Spatial reasoning data:
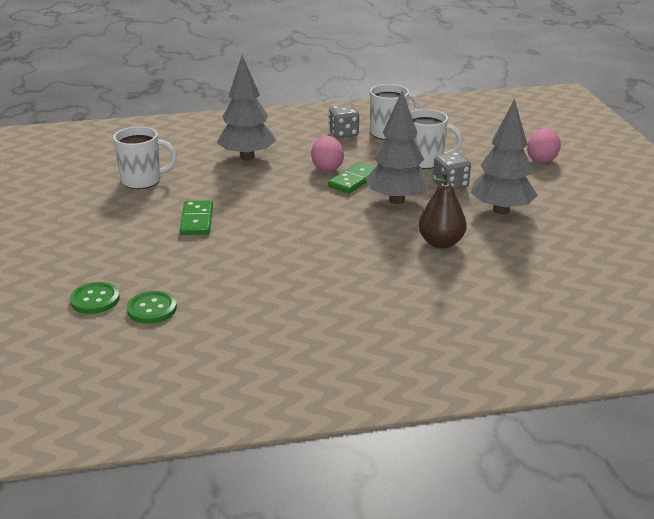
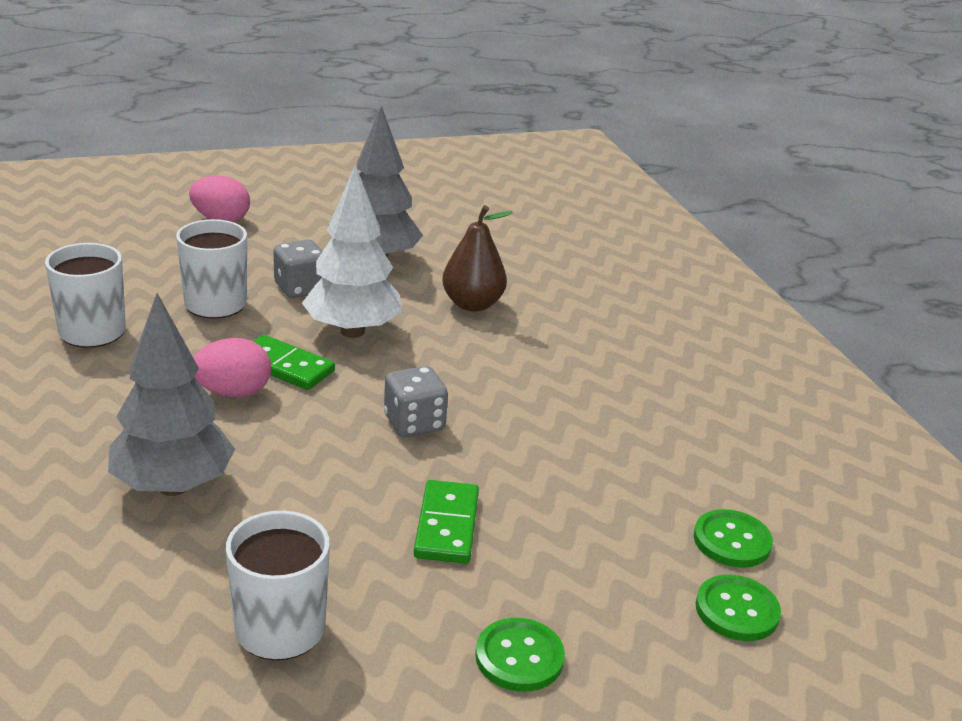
camera: 100 degrees left, 0 degrees up
green domino [180,200,213,235] -> green domino turned 75 degrees counterclockwise [414,480,479,564]
grey dice [329,105,359,138] -> grey dice moved to [384,366,448,437]
grey tree [366,91,430,204] -> white tree [302,164,402,338]
none -> green button [475,618,565,692]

What to work on >> For the entries above, say how many lines contain the word "green", giving the number alone.

Exercise result >> 2